The job is to output exactly the lines that run from the start of the entries through the line containing "camera: 75 degrees right, 15 degrees down", pictures omitted.

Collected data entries
----
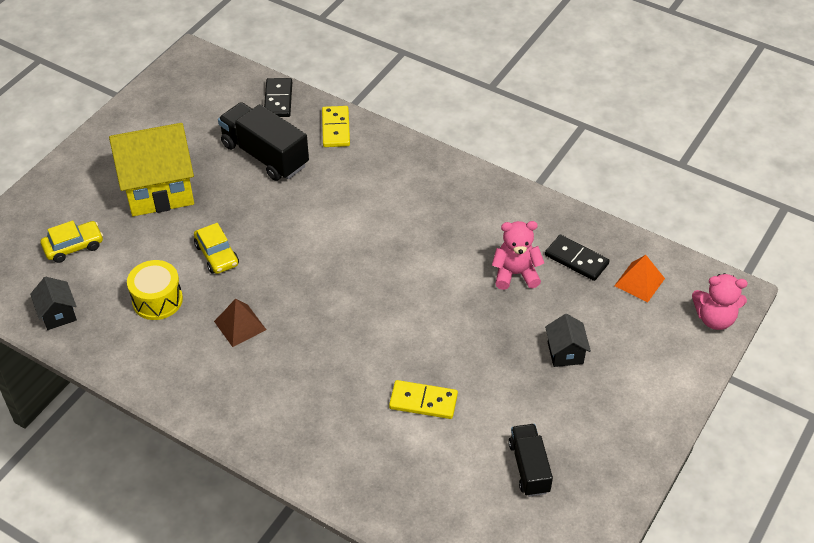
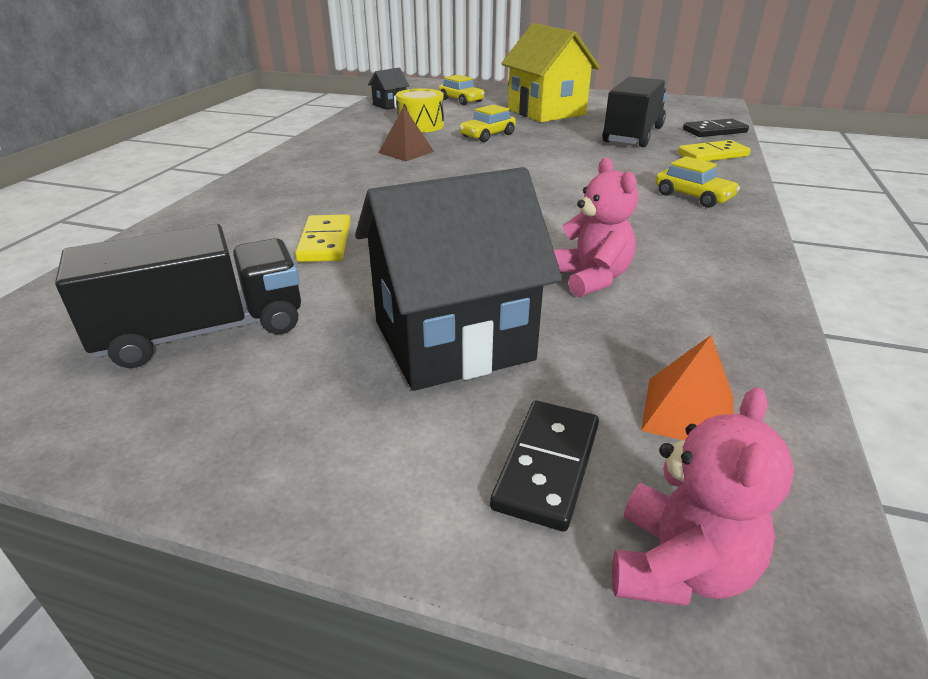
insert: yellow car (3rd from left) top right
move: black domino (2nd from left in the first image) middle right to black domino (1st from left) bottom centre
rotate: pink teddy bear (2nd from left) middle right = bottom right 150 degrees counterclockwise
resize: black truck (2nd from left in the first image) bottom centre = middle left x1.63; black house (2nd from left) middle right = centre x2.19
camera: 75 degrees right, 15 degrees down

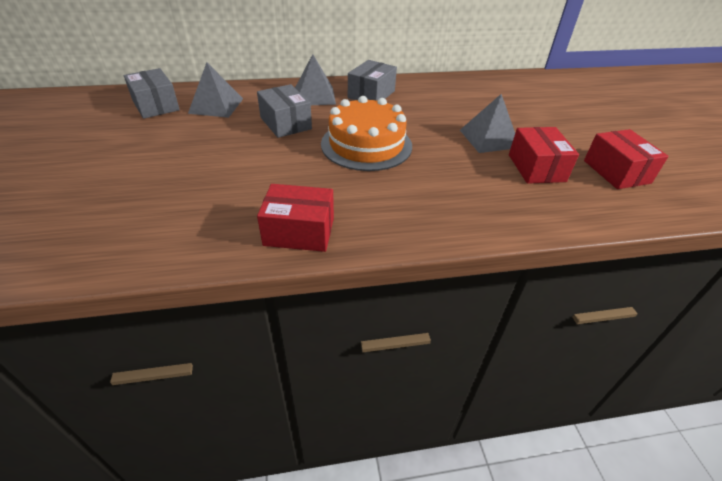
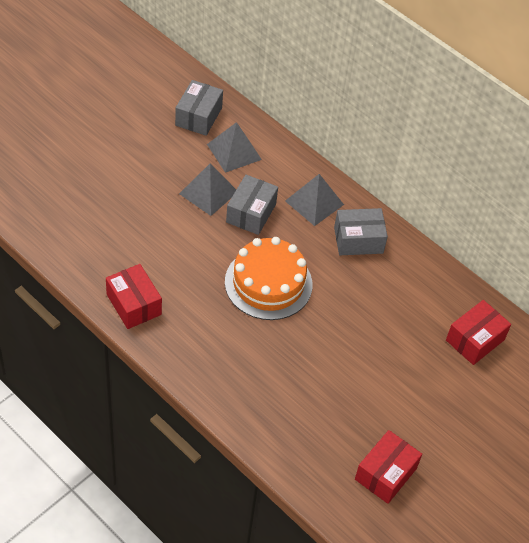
move: grey pyramid (3rd from left in the first image) top right to grey pyramid (1st from left) centre; red box (2nd from left in the first image) top right to red box (3rd from left) middle right
camera: 50 degrees right, 10 degrees up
----
• _Written answer_:
insert: yellow car (3rd from left) top right
move: black domino (2nd from left in the first image) middle right to black domino (1st from left) bottom centre
rotate: pink teddy bear (2nd from left) middle right = bottom right 150 degrees counterclockwise
resize: black truck (2nd from left in the first image) bottom centre = middle left x1.63; black house (2nd from left) middle right = centre x2.19
camera: 75 degrees right, 15 degrees down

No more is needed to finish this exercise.